--- begin ---

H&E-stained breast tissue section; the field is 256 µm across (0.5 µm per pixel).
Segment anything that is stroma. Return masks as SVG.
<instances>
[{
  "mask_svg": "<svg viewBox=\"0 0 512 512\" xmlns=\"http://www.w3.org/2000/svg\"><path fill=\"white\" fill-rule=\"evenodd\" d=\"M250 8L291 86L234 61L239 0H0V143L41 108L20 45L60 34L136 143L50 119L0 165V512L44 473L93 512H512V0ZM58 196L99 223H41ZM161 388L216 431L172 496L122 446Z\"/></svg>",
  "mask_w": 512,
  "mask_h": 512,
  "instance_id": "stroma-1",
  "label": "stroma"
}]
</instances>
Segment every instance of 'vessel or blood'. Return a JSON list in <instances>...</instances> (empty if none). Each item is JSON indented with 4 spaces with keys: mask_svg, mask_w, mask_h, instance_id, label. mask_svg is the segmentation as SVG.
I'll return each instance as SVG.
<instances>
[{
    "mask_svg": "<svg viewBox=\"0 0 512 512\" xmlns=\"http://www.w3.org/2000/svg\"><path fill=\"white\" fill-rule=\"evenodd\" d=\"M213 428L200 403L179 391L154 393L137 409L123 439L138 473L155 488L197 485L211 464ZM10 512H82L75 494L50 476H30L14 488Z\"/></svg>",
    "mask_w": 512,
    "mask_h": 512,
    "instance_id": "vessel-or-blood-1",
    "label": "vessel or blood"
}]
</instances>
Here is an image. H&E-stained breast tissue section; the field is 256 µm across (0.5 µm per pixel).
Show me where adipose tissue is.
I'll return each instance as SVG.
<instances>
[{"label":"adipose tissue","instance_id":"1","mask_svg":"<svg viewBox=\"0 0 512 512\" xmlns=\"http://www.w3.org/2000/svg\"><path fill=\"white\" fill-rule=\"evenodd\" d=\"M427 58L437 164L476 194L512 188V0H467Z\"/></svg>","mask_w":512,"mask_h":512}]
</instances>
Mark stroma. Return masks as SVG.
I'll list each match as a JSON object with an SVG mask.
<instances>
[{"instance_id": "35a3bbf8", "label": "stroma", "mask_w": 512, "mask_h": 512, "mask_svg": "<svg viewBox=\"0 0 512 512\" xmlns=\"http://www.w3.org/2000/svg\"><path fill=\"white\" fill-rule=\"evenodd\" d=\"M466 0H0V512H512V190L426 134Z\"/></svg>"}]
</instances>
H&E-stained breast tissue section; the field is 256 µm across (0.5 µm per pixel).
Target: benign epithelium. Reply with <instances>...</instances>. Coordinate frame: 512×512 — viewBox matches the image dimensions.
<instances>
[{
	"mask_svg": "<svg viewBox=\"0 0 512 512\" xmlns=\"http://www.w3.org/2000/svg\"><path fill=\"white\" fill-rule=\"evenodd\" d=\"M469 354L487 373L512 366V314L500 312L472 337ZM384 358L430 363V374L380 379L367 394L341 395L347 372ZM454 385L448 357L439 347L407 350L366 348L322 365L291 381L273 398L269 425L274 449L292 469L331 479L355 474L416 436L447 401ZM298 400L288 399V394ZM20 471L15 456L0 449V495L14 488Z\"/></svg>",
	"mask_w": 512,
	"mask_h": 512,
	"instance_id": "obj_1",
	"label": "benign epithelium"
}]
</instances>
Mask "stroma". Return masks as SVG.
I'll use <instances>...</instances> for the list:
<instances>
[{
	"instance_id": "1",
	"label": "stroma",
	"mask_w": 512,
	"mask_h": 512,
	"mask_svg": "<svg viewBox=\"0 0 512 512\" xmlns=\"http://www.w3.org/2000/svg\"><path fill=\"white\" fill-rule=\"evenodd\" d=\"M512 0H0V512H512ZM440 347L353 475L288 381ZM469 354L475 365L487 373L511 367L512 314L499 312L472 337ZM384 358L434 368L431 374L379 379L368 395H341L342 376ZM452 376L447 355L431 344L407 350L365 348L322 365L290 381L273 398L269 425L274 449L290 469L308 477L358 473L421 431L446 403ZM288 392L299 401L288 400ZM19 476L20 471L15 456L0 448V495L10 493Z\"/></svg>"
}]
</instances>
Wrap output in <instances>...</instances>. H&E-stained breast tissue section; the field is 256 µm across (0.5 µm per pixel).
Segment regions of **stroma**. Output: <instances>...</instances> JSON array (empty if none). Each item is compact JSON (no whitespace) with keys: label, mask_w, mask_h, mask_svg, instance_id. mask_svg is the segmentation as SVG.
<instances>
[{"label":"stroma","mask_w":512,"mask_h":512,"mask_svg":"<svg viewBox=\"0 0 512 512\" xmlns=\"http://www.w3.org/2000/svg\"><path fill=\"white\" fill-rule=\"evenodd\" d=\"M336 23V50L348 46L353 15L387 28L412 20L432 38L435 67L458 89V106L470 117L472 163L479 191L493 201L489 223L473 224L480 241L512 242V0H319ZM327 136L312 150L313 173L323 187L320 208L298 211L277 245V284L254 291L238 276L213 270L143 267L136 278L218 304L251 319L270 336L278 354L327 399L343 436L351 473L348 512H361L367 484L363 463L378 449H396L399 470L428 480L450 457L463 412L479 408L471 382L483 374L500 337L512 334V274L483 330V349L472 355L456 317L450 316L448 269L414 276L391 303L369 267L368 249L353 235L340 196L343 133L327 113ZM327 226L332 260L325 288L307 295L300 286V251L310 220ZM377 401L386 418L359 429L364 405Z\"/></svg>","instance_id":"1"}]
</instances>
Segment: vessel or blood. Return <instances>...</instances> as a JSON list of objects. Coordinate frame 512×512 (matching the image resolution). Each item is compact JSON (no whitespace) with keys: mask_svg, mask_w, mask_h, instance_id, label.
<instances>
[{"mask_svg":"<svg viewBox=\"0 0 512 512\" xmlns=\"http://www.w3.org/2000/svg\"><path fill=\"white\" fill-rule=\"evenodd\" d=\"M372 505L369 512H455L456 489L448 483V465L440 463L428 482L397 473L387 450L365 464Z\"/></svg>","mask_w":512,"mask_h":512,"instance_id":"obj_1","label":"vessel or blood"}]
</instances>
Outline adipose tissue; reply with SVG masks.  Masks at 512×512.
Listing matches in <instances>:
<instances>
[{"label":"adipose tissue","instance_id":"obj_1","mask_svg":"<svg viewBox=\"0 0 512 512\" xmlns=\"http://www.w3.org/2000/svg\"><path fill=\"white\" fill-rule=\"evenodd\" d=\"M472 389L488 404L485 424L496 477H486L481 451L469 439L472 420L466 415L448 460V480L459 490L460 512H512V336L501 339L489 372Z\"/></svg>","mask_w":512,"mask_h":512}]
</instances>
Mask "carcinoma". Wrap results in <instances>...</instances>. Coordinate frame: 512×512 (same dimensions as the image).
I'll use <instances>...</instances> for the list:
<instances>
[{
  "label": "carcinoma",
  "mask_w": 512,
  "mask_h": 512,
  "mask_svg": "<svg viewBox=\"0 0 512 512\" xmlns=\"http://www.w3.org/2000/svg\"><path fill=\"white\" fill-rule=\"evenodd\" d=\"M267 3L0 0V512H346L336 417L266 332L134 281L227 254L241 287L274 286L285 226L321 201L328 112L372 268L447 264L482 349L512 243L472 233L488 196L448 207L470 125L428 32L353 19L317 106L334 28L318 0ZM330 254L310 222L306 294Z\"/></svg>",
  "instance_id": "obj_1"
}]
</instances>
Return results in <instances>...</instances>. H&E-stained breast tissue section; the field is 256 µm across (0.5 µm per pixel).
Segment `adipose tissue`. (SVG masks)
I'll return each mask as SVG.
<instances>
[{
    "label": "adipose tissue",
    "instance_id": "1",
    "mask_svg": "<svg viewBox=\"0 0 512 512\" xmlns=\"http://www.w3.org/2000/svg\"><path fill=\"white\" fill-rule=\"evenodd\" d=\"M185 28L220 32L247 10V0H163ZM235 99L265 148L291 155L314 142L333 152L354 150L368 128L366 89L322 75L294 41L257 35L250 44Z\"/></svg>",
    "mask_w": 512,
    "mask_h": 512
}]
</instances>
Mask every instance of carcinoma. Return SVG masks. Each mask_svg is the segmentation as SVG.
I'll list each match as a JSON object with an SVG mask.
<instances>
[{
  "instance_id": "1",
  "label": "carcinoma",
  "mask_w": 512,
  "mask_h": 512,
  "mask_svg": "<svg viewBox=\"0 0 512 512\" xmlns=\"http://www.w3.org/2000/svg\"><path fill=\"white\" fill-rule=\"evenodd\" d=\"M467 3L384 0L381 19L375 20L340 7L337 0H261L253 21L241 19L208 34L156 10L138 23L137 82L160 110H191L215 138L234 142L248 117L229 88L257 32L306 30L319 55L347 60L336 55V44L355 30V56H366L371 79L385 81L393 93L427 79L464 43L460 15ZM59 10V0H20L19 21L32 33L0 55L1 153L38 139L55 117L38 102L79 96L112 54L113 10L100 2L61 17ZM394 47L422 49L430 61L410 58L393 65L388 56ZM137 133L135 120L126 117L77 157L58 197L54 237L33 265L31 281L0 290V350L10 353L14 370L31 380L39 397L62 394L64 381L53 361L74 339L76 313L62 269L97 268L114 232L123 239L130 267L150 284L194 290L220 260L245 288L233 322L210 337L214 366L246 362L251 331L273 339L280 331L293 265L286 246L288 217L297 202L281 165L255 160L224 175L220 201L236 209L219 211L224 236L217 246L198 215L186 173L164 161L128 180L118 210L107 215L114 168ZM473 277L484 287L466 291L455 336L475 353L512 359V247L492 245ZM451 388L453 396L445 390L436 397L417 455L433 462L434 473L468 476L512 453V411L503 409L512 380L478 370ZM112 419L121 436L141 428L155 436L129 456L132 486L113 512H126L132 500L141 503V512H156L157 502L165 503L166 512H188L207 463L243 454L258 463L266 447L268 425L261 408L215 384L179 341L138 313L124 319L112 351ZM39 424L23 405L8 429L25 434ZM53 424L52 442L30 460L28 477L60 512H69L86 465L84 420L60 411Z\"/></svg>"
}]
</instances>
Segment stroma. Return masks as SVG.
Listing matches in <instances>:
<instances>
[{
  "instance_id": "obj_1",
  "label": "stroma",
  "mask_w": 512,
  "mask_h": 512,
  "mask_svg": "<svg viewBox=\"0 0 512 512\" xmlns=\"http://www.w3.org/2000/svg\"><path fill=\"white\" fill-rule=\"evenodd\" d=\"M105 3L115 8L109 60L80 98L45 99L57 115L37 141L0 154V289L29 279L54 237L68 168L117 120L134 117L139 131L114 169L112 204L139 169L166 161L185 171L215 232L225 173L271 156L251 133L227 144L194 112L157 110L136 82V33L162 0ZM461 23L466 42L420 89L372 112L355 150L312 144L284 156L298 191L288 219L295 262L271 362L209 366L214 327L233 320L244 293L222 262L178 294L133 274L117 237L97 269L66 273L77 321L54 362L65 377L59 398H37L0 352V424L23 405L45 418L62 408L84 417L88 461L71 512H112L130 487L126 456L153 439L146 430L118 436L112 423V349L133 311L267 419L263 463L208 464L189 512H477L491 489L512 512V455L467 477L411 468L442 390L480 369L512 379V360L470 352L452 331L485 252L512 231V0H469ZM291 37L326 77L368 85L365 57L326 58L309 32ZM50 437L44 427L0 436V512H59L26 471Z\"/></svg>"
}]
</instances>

--- end ---

◆ PROBLEM DESCRIPTION ◆
Tell how many lines contain the word "pixel", using only the number.

◆ OUTPUT FOR THIS TASK ◆
5